▶ [MATERIAL TO PROCESS]
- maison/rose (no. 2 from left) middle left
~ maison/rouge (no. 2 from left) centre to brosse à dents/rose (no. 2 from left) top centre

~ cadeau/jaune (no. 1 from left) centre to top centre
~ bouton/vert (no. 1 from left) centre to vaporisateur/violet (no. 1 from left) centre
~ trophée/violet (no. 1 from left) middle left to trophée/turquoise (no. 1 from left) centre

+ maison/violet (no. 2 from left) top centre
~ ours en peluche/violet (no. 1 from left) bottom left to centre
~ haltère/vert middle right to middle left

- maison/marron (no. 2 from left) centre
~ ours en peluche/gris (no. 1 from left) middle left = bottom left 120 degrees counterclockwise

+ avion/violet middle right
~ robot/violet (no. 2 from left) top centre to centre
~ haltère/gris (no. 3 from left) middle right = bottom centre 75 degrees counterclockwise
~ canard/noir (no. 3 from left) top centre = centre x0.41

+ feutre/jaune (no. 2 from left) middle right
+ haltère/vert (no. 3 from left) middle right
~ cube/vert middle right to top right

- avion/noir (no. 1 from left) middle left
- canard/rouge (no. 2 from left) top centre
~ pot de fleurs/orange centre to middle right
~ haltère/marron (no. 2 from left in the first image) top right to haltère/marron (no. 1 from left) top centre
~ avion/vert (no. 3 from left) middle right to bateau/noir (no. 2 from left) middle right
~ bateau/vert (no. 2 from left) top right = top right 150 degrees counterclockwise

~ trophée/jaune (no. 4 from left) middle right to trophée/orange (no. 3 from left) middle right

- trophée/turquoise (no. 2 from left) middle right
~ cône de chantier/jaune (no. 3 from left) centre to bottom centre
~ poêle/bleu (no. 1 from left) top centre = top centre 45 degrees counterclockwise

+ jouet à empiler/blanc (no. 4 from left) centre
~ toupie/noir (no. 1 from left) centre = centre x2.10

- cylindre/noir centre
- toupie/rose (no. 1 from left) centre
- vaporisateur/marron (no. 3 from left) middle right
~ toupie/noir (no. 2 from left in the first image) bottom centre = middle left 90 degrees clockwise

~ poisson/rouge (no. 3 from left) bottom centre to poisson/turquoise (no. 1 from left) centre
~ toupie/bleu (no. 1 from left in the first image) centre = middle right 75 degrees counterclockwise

▶ [WHAT YOU WILL DO] Wherever the string "turquoise" appears in a line of the records, copy that line.

▶ [SOLUTION FOR THIS EXERCISE]
~ trophée/violet (no. 1 from left) middle left to trophée/turquoise (no. 1 from left) centre
- trophée/turquoise (no. 2 from left) middle right
~ poisson/rouge (no. 3 from left) bottom centre to poisson/turquoise (no. 1 from left) centre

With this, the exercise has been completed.